◆ **TASK**
Set down, exactly as written, the lines from the line holding "none -> white plate E4:E5 level 1" to the end of the data, inclusive, skipping any pictures.

Scene difference descriptions
☆ ☆ ☆ ☆
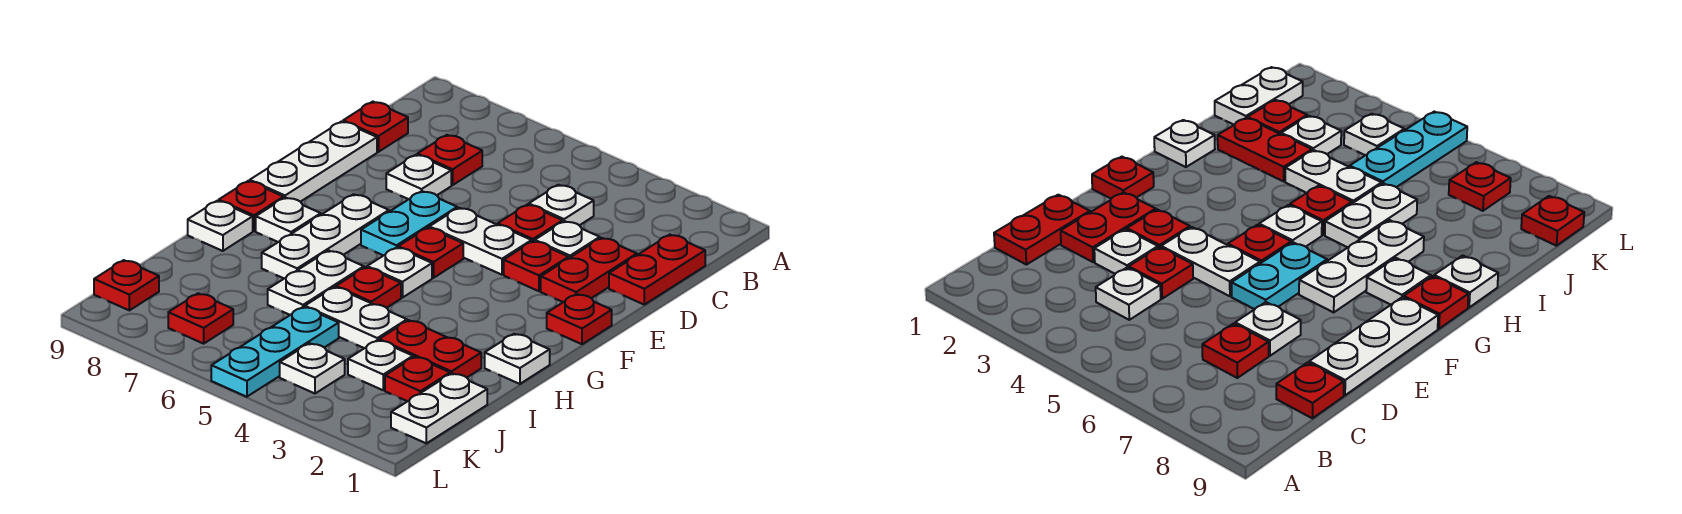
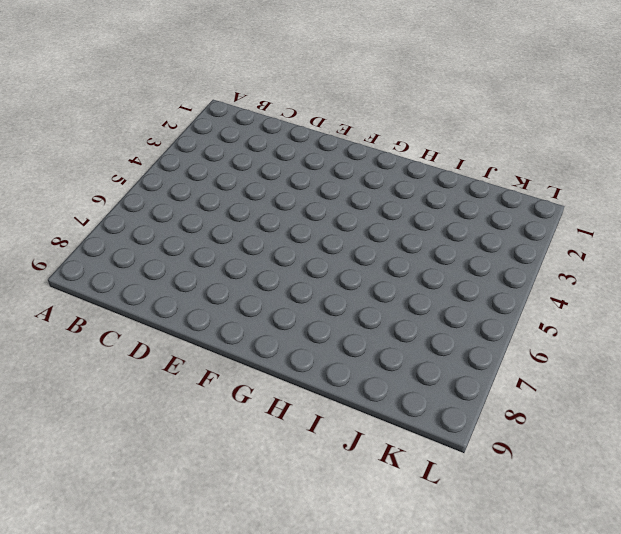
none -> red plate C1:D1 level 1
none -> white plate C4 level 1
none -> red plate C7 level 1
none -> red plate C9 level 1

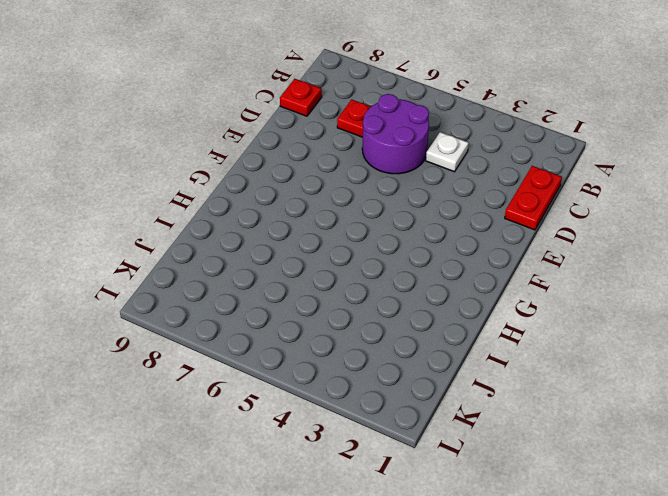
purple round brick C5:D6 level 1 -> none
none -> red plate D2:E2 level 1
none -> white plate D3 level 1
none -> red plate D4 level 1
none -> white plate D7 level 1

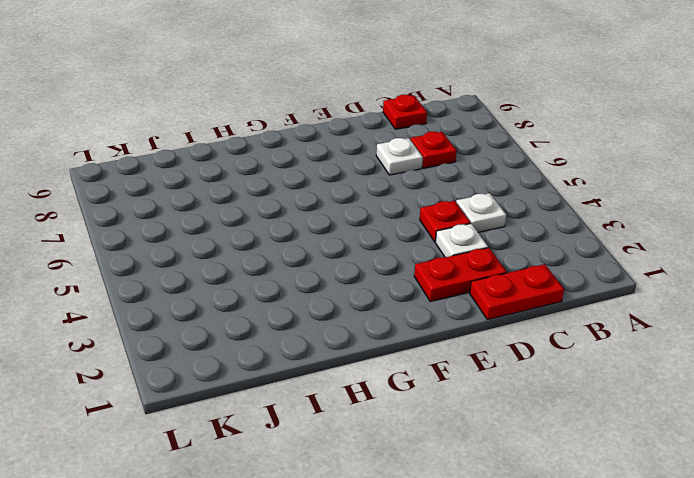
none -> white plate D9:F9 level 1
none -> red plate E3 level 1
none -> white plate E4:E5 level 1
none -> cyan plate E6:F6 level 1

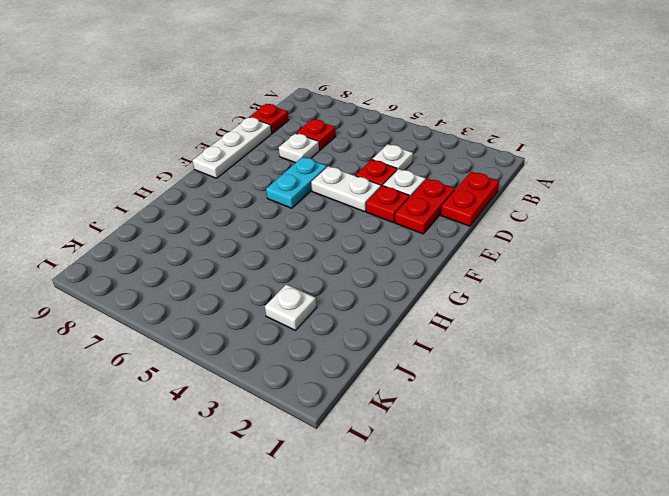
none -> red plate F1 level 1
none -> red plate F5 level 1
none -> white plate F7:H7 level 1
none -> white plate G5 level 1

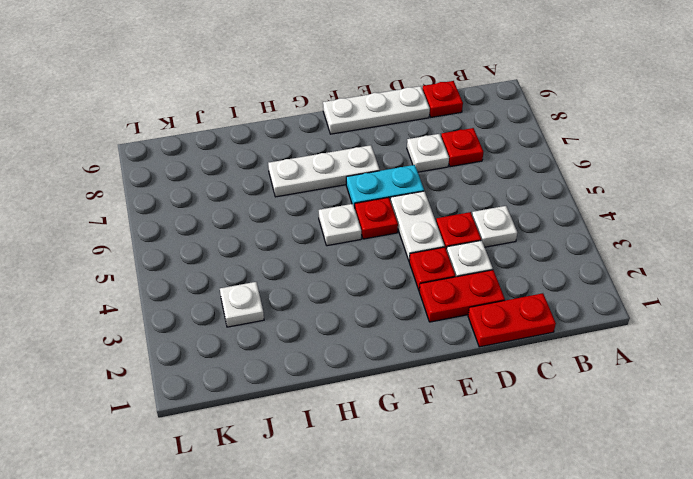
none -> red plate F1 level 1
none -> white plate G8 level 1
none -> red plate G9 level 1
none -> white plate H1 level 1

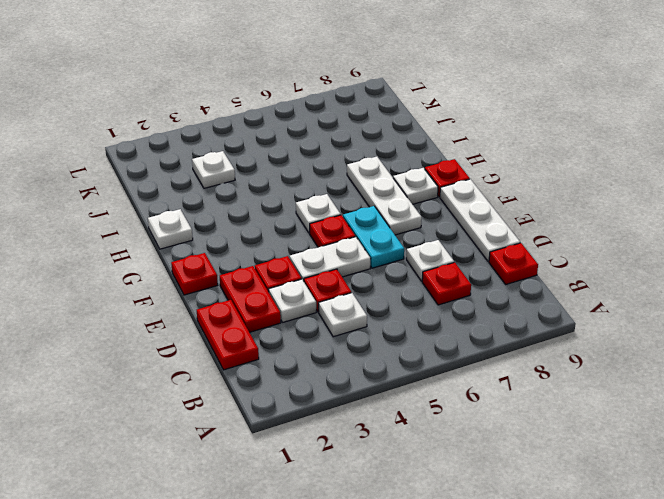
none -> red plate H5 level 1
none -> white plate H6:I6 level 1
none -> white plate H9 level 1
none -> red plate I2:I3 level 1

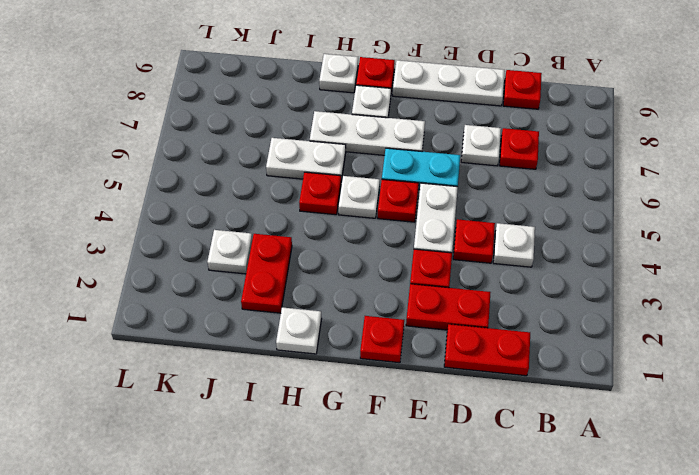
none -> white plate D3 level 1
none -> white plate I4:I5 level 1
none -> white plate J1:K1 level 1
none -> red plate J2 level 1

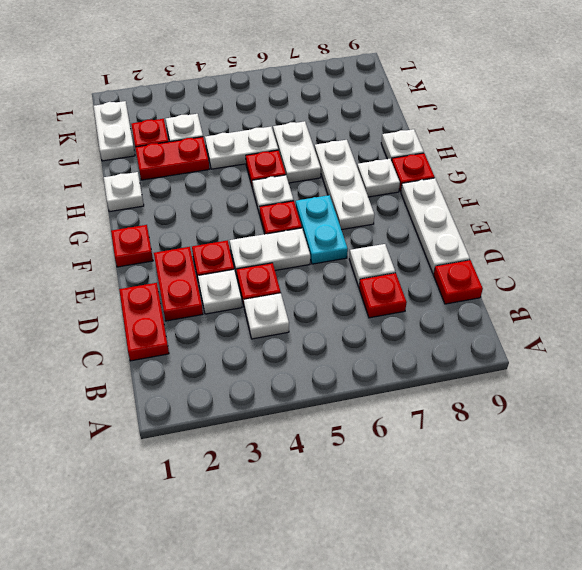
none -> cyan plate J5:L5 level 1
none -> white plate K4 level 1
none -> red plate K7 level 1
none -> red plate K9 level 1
☆ ☆ ☆ ☆
◆ **YOUR SOLUTION**
none -> white plate E4:E5 level 1
none -> cyan plate E6:F6 level 1

none -> red plate F1 level 1
none -> red plate F5 level 1
none -> white plate F7:H7 level 1
none -> white plate G5 level 1

none -> red plate F1 level 1
none -> white plate G8 level 1
none -> red plate G9 level 1
none -> white plate H1 level 1

none -> red plate H5 level 1
none -> white plate H6:I6 level 1
none -> white plate H9 level 1
none -> red plate I2:I3 level 1

none -> white plate D3 level 1
none -> white plate I4:I5 level 1
none -> white plate J1:K1 level 1
none -> red plate J2 level 1

none -> cyan plate J5:L5 level 1
none -> white plate K4 level 1
none -> red plate K7 level 1
none -> red plate K9 level 1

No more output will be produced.